= REQUEST =
Render every line of the material below as a Markdown table with the columns "No." and "Text", numbering the rows and skipping blank lines. Leave the pictures out of the answer.
## begin DATA EXCERPTS
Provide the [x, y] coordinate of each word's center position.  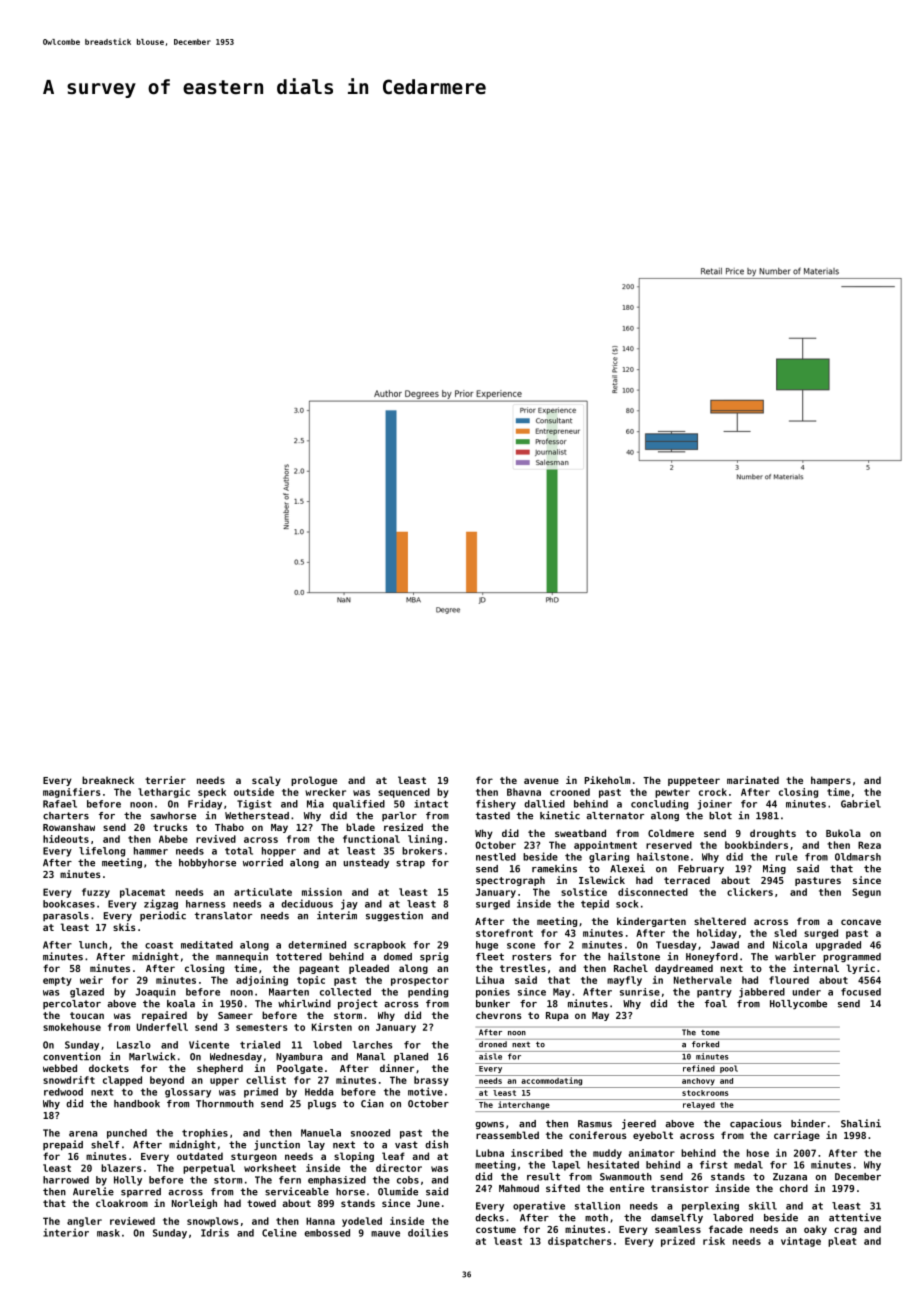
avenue [541, 781]
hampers [831, 781]
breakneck [108, 780]
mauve [385, 1234]
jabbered [762, 993]
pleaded [369, 969]
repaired [164, 1016]
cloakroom [122, 1203]
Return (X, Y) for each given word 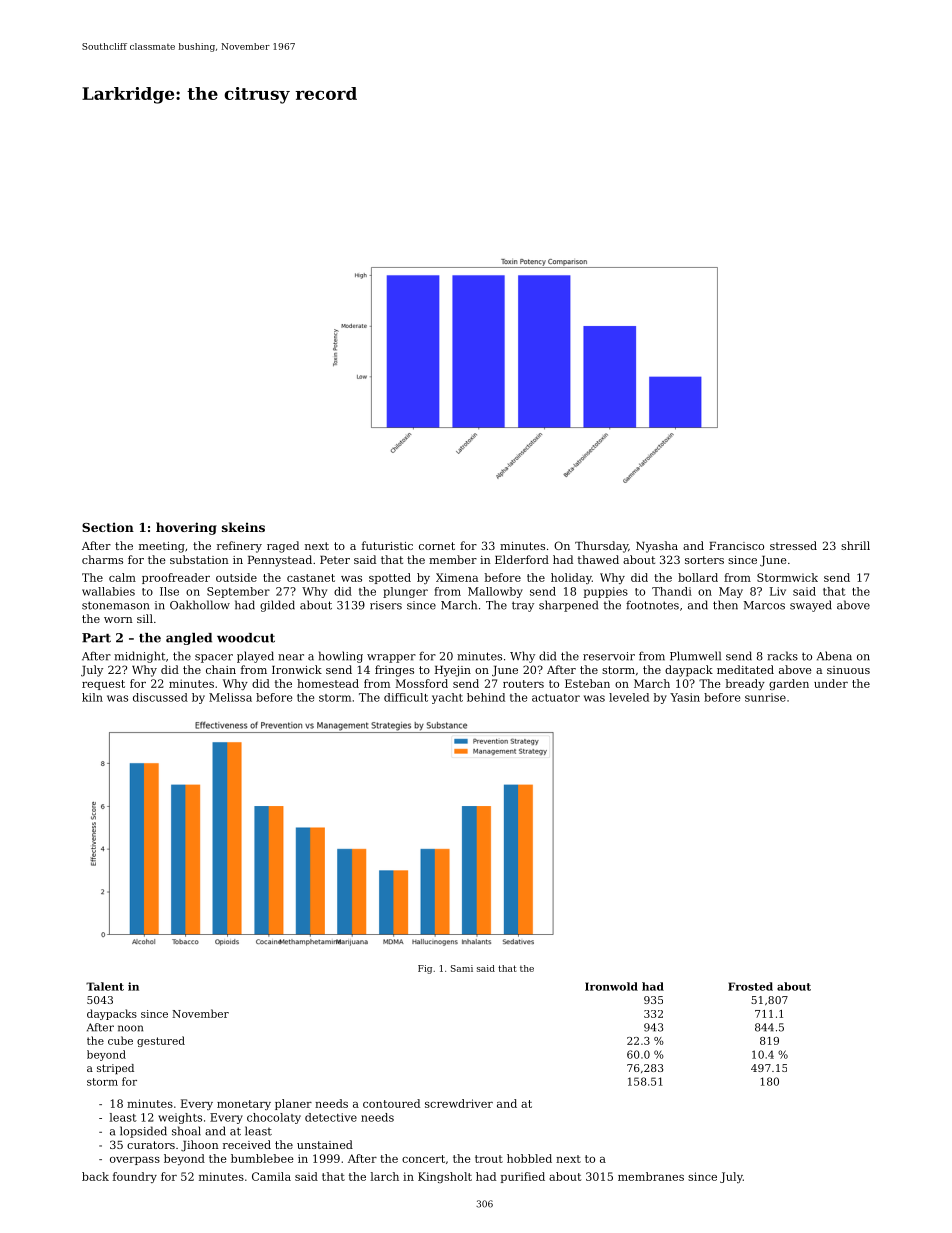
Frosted (750, 986)
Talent (105, 986)
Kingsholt (445, 1177)
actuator (556, 698)
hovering (186, 528)
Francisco (736, 546)
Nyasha (657, 547)
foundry (135, 1177)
## end DATA EXCERPTS
= SOLUTION TO THIS PROBLEM =
| No. | Text |
|---|---|
| 1 | Provide the [x, y] coordinate of each word's center position.   |
| 2 | avenue [541, 781] |
| 3 | hampers [831, 781] |
| 4 | breakneck [108, 780] |
| 5 | mauve [385, 1234] |
| 6 | jabbered [762, 993] |
| 7 | pleaded [369, 969] |
| 8 | repaired [164, 1016] |
| 9 | cloakroom [122, 1203] |
| 10 | Return (X, Y) for each given word  |
| 11 | Frosted (750, 986) |
| 12 | Talent (105, 986) |
| 13 | Kingsholt (445, 1177) |
| 14 | actuator (556, 698) |
| 15 | hovering (186, 528) |
| 16 | Francisco (736, 546) |
| 17 | Nyasha (657, 547) |
| 18 | foundry (135, 1177) |